> [DIRECTION]
Copy all of the data below line for line, with no changes, and leave the pictures out.

> [Data items]
━━━━━━━━━━
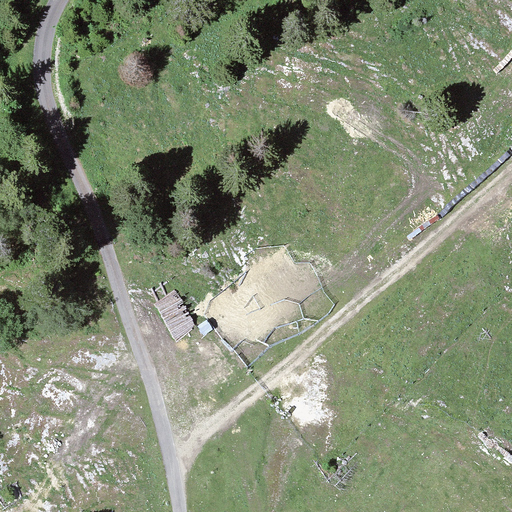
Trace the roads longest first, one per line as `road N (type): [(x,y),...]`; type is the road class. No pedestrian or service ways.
road 1 (track): [(59,0),(44,46),(46,93),(106,242),(171,464)]
road 2 (track): [(511,169),(171,464)]
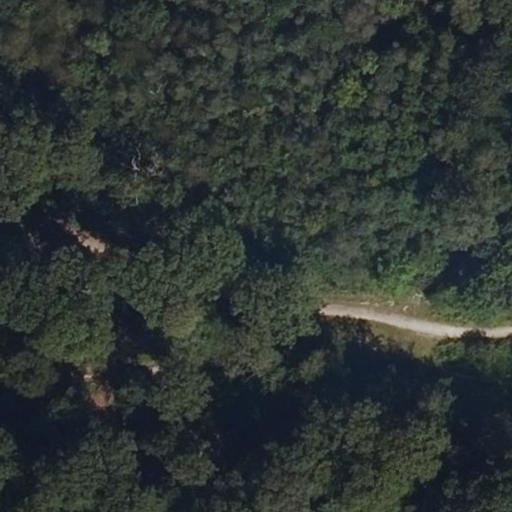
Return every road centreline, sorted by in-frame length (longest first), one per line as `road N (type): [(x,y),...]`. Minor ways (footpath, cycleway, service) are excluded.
road 1 (unknown): [(383,337),(227,309),(0,364)]
road 2 (unknown): [(383,337),(511,405)]
road 3 (track): [(383,337),(511,336)]
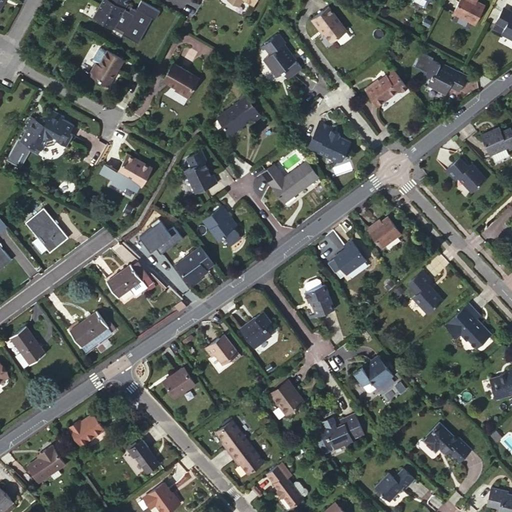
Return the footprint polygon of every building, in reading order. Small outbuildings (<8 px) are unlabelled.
[(128,0),(103,0),(100,5),(98,4),(91,17),(112,28),(128,0)] [(456,0),(451,10),(472,22),(482,2),(477,0),(456,0)] [(310,18),(317,28),(319,26),(322,31),(329,41),(345,28),(328,5),(310,18)] [(511,12),(500,8),(490,28),(507,37),(508,36),(511,37),(511,12)] [(418,22),(425,26),(428,19),(422,16),(418,22)] [(282,71),(283,72),(285,70),(290,76),(301,67),(288,51),(287,52),(282,44),(284,43),(277,34),(262,45),(265,48),(269,54),(263,59),(269,66),(270,66),(277,76),(278,76),(277,74),(282,71)] [(511,39),(502,36),(499,42),(511,47),(511,39)] [(122,59),(105,50),(97,65),(94,63),(89,72),(89,75),(107,84),(122,59)] [(413,64),(424,69),(431,73),(429,75),(431,76),(428,82),(426,81),(426,82),(437,87),(438,86),(446,90),(448,84),(458,89),(464,75),(447,67),(448,66),(430,58),(431,55),(420,50),(413,64)] [(198,76),(171,61),(162,79),(179,89),(177,91),(187,96),(198,76)] [(371,85),(359,94),(370,109),(390,95),(395,95),(401,91),(388,73),(387,73),(388,75),(380,81),(378,79),(371,85)] [(369,83),(357,92),(359,94),(371,85),(369,83)] [(264,118),(246,95),(216,117),(229,134),(245,122),(246,123),(246,122),(251,117),(254,121),(253,119),(259,114),(263,119),(264,118)] [(36,120),(34,119),(29,116),(23,127),(25,128),(19,140),(28,145),(26,148),(35,153),(41,143),(45,146),(54,143),(56,140),(66,145),(72,134),(68,133),(73,124),(62,118),(63,116),(52,110),(49,114),(48,117),(36,120)] [(318,120),(305,146),(335,161),(339,160),(348,142),(336,136),(337,134),(330,130),(332,127),(318,120)] [(508,150),(511,148),(511,133),(510,128),(500,132),(499,128),(480,135),(489,154),(491,154),(505,148),(507,147),(508,150)] [(119,148),(118,151),(133,159),(134,156),(119,148)] [(508,156),(505,148),(491,154),(494,162),(508,156)] [(133,159),(118,151),(109,167),(132,180),(142,160),(134,156),(133,159)] [(202,153),(187,158),(191,168),(184,170),(193,194),(215,185),(212,177),(210,178),(204,163),(206,162),(202,153)] [(470,192),(485,178),(472,164),(468,167),(459,157),(445,170),(454,180),(458,177),(470,192)] [(318,175),(306,159),(303,161),(315,177),(318,175)] [(315,177),(303,161),(283,176),(273,163),(261,172),(283,201),(315,177)] [(222,218),(225,216),(218,206),(199,220),(207,230),(208,229),(217,241),(216,240),(220,237),(221,238),(222,238),(223,237),(227,242),(236,236),(231,229),(222,218)] [(67,236),(44,208),(26,222),(50,250),(67,236)] [(233,227),(225,216),(222,218),(231,229),(233,227)] [(382,249),(401,234),(388,217),(376,226),(374,224),(367,228),(382,249)] [(236,236),(227,242),(228,245),(238,238),(236,236)] [(346,274),(366,261),(351,241),(344,246),(346,249),(334,257),(346,274)] [(0,244),(0,267),(11,258),(0,244)] [(204,268),(213,262),(201,244),(175,263),(191,284),(200,278),(198,276),(206,270),(204,268)] [(137,261),(131,265),(141,278),(147,287),(149,290),(155,285),(137,261)] [(141,278),(131,265),(130,264),(123,269),(125,271),(122,274),(120,272),(107,281),(119,296),(131,287),(141,278)] [(408,284),(412,288),(418,294),(415,296),(413,298),(427,314),(443,299),(434,289),(432,290),(428,285),(432,282),(422,271),(408,284)] [(141,278),(131,287),(136,295),(147,287),(141,278)] [(304,287),(306,292),(321,286),(319,281),(315,280),(305,284),(304,287)] [(314,314),(315,317),(333,310),(323,285),(321,286),(306,292),(303,293),(307,303),(310,303),(314,314)] [(475,346),(490,332),(481,323),(481,324),(475,317),(479,313),(468,301),(445,322),(455,332),(457,330),(465,339),(467,338),(475,346)] [(107,326),(107,325),(96,311),(90,315),(91,317),(87,320),(86,318),(70,330),(82,345),(98,333),(107,326)] [(241,330),(254,348),(270,336),(265,329),(266,328),(264,326),(270,321),(263,312),(247,323),(249,324),(241,330)] [(111,322),(107,325),(107,326),(112,332),(116,329),(111,322)] [(10,336),(21,351),(29,362),(30,363),(44,352),(25,326),(10,336)] [(112,332),(107,326),(98,333),(102,339),(112,332)] [(98,333),(82,345),(86,351),(102,339),(98,333)] [(232,364),(240,358),(224,336),(205,351),(211,359),(215,356),(222,366),(230,361),(232,364)] [(29,362),(21,351),(16,354),(24,366),(29,362)] [(367,395),(376,388),(392,377),(377,357),(351,376),(365,394),(367,395)] [(508,369),(487,376),(494,396),(511,389),(511,364),(507,367),(508,369)] [(177,397),(196,382),(185,367),(164,382),(177,397)] [(270,396),(272,399),(290,385),(289,383),(270,396)] [(286,418),(303,406),(294,394),(296,393),(290,385),(272,399),(286,418)] [(294,394),(303,406),(304,404),(296,393),(294,394)] [(92,414),(81,422),(78,424),(77,422),(69,428),(81,445),(103,429),(92,414)] [(311,440),(322,455),(332,450),(341,445),(343,449),(351,445),(349,440),(361,435),(351,415),(337,422),(338,425),(334,428),(329,419),(320,424),(322,429),(312,435),(311,440)] [(225,448),(230,454),(249,440),(233,419),(216,432),(223,442),(227,446),(225,448)] [(443,448),(446,451),(457,462),(470,448),(458,436),(456,438),(439,422),(422,439),(434,451),(438,447),(441,451),(443,448)] [(148,471),(160,462),(142,439),(129,449),(135,456),(136,455),(148,471)] [(249,440),(230,454),(235,460),(237,459),(241,463),(248,473),(264,460),(249,440)] [(41,457),(29,466),(40,482),(52,473),(59,469),(66,463),(53,445),(44,451),(46,453),(41,457)] [(284,478),(286,480),(290,477),(280,464),(277,466),(286,477),(284,478)] [(277,466),(265,476),(278,493),(277,494),(282,501),(283,499),(291,510),(302,501),(291,487),(286,480),(284,478),(286,477),(277,466)] [(404,489),(413,479),(402,468),(392,478),(387,472),(373,487),(388,502),(402,487),(404,489)] [(59,469),(52,473),(55,478),(62,474),(59,469)] [(157,501),(158,504),(165,511),(167,511),(181,502),(166,481),(147,495),(147,496),(153,503),(153,504),(157,501)] [(295,484),(291,487),(302,501),(306,498),(307,496),(307,494),(306,491),(303,491),(299,485),(295,484)] [(0,511),(1,511),(14,501),(0,485),(0,511)] [(511,511),(511,494),(506,493),(506,490),(491,487),(487,505),(500,508),(498,511),(511,511)] [(153,503),(147,496),(139,501),(145,509),(153,503)] [(341,511),(333,503),(323,511),(341,511)]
━━━━━━━━━━
> [FINAL RESULT]
Trace the roads longest first, one per line as `road N (type): [(x,y),...]`; type is the road class. No pedestrian or service ways.
road 1 (track): [(59,0),(44,46),(46,93),(106,242),(171,464)]
road 2 (track): [(511,169),(171,464)]
Return every road centreline, sorted by in-frame length (longest first), one per line as `road N (type): [(x,y),...]`. Minor ways (footpath, cycleway, service) are excluded.
road 1 (unknown): [(383,337),(227,309),(0,364)]
road 2 (unknown): [(383,337),(511,405)]
road 3 (track): [(383,337),(511,336)]
Return the footprint polygon of every building, in reading order. Small outbuildings (<8 px) are unlabelled.
[(128,0),(103,0),(100,5),(98,4),(91,17),(112,28),(128,0)] [(456,0),(451,10),(472,22),(482,2),(477,0),(456,0)] [(310,18),(317,28),(319,26),(322,31),(329,41),(345,28),(328,5),(310,18)] [(511,12),(500,8),(490,28),(507,37),(508,36),(511,37),(511,12)] [(418,22),(425,26),(428,19),(422,16),(418,22)] [(282,71),(283,72),(285,70),(290,76),(301,67),(288,51),(287,52),(282,44),(284,43),(277,34),(262,45),(265,48),(269,54),(263,59),(269,66),(270,66),(277,76),(278,76),(277,74),(282,71)] [(511,39),(502,36),(499,42),(511,47),(511,39)] [(122,59),(105,50),(97,65),(94,63),(89,72),(89,75),(107,84),(122,59)] [(413,64),(424,69),(431,73),(429,75),(431,76),(428,82),(426,81),(426,82),(437,87),(438,86),(446,90),(448,84),(458,89),(464,75),(447,67),(448,66),(430,58),(431,55),(420,50),(413,64)] [(198,76),(171,61),(162,79),(179,89),(177,91),(187,96),(198,76)] [(371,85),(359,94),(370,109),(390,95),(395,95),(401,91),(388,73),(387,73),(388,75),(380,81),(378,79),(371,85)] [(369,83),(357,92),(359,94),(371,85),(369,83)] [(264,118),(246,95),(216,117),(229,134),(245,122),(246,123),(246,122),(251,117),(254,121),(253,119),(259,114),(263,119),(264,118)] [(36,120),(34,119),(29,116),(23,127),(25,128),(19,140),(28,145),(26,148),(35,153),(41,143),(45,146),(54,143),(56,140),(66,145),(72,134),(68,133),(73,124),(62,118),(63,116),(52,110),(49,114),(48,117),(36,120)] [(318,120),(305,146),(335,161),(339,160),(348,142),(336,136),(337,134),(330,130),(332,127),(318,120)] [(508,150),(511,148),(511,133),(510,128),(500,132),(499,128),(480,135),(489,154),(491,154),(505,148),(507,147),(508,150)] [(119,148),(118,151),(133,159),(134,156),(119,148)] [(508,156),(505,148),(491,154),(494,162),(508,156)] [(133,159),(118,151),(109,167),(132,180),(142,160),(134,156),(133,159)] [(202,153),(187,158),(191,168),(184,170),(193,194),(215,185),(212,177),(210,178),(204,163),(206,162),(202,153)] [(470,192),(485,178),(472,164),(468,167),(459,157),(445,170),(454,180),(458,177),(470,192)] [(318,175),(306,159),(303,161),(315,177),(318,175)] [(315,177),(303,161),(283,176),(273,163),(261,172),(283,201),(315,177)] [(222,218),(225,216),(218,206),(199,220),(207,230),(208,229),(217,241),(216,240),(220,237),(221,238),(222,238),(223,237),(227,242),(236,236),(231,229),(222,218)] [(67,236),(44,208),(26,222),(50,250),(67,236)] [(233,227),(225,216),(222,218),(231,229),(233,227)] [(382,249),(401,234),(388,217),(376,226),(374,224),(367,228),(382,249)] [(236,236),(227,242),(228,245),(238,238),(236,236)] [(346,274),(366,261),(351,241),(344,246),(346,249),(334,257),(346,274)] [(0,244),(0,267),(11,258),(0,244)] [(204,268),(213,262),(201,244),(175,263),(191,284),(200,278),(198,276),(206,270),(204,268)] [(137,261),(131,265),(141,278),(147,287),(149,290),(155,285),(137,261)] [(141,278),(131,265),(130,264),(123,269),(125,271),(122,274),(120,272),(107,281),(119,296),(131,287),(141,278)] [(408,284),(412,288),(418,294),(415,296),(413,298),(427,314),(443,299),(434,289),(432,290),(428,285),(432,282),(422,271),(408,284)] [(141,278),(131,287),(136,295),(147,287),(141,278)] [(304,287),(306,292),(321,286),(319,281),(315,280),(305,284),(304,287)] [(314,314),(315,317),(333,310),(323,285),(321,286),(306,292),(303,293),(307,303),(310,303),(314,314)] [(475,346),(490,332),(481,323),(481,324),(475,317),(479,313),(468,301),(445,322),(455,332),(457,330),(465,339),(467,338),(475,346)] [(107,326),(107,325),(96,311),(90,315),(91,317),(87,320),(86,318),(70,330),(82,345),(98,333),(107,326)] [(241,330),(254,348),(270,336),(265,329),(266,328),(264,326),(270,321),(263,312),(247,323),(249,324),(241,330)] [(111,322),(107,325),(107,326),(112,332),(116,329),(111,322)] [(10,336),(21,351),(29,362),(30,363),(44,352),(25,326),(10,336)] [(112,332),(107,326),(98,333),(102,339),(112,332)] [(98,333),(82,345),(86,351),(102,339),(98,333)] [(232,364),(240,358),(224,336),(205,351),(211,359),(215,356),(222,366),(230,361),(232,364)] [(29,362),(21,351),(16,354),(24,366),(29,362)] [(367,395),(376,388),(392,377),(377,357),(351,376),(365,394),(367,395)] [(508,369),(487,376),(494,396),(511,389),(511,364),(507,367),(508,369)] [(177,397),(196,382),(185,367),(164,382),(177,397)] [(270,396),(272,399),(290,385),(289,383),(270,396)] [(286,418),(303,406),(294,394),(296,393),(290,385),(272,399),(286,418)] [(294,394),(303,406),(304,404),(296,393),(294,394)] [(92,414),(81,422),(78,424),(77,422),(69,428),(81,445),(103,429),(92,414)] [(311,440),(322,455),(332,450),(341,445),(343,449),(351,445),(349,440),(361,435),(351,415),(337,422),(338,425),(334,428),(329,419),(320,424),(322,429),(312,435),(311,440)] [(225,448),(230,454),(249,440),(233,419),(216,432),(223,442),(227,446),(225,448)] [(443,448),(446,451),(457,462),(470,448),(458,436),(456,438),(439,422),(422,439),(434,451),(438,447),(441,451),(443,448)] [(148,471),(160,462),(142,439),(129,449),(135,456),(136,455),(148,471)] [(249,440),(230,454),(235,460),(237,459),(241,463),(248,473),(264,460),(249,440)] [(41,457),(29,466),(40,482),(52,473),(59,469),(66,463),(53,445),(44,451),(46,453),(41,457)] [(284,478),(286,480),(290,477),(280,464),(277,466),(286,477),(284,478)] [(277,466),(265,476),(278,493),(277,494),(282,501),(283,499),(291,510),(302,501),(291,487),(286,480),(284,478),(286,477),(277,466)] [(404,489),(413,479),(402,468),(392,478),(387,472),(373,487),(388,502),(402,487),(404,489)] [(59,469),(52,473),(55,478),(62,474),(59,469)] [(157,501),(158,504),(165,511),(167,511),(181,502),(166,481),(147,495),(147,496),(153,503),(153,504),(157,501)] [(295,484),(291,487),(302,501),(306,498),(307,496),(307,494),(306,491),(303,491),(299,485),(295,484)] [(0,511),(1,511),(14,501),(0,485),(0,511)] [(511,511),(511,494),(506,493),(506,490),(491,487),(487,505),(500,508),(498,511),(511,511)] [(153,503),(147,496),(139,501),(145,509),(153,503)] [(341,511),(333,503),(323,511),(341,511)]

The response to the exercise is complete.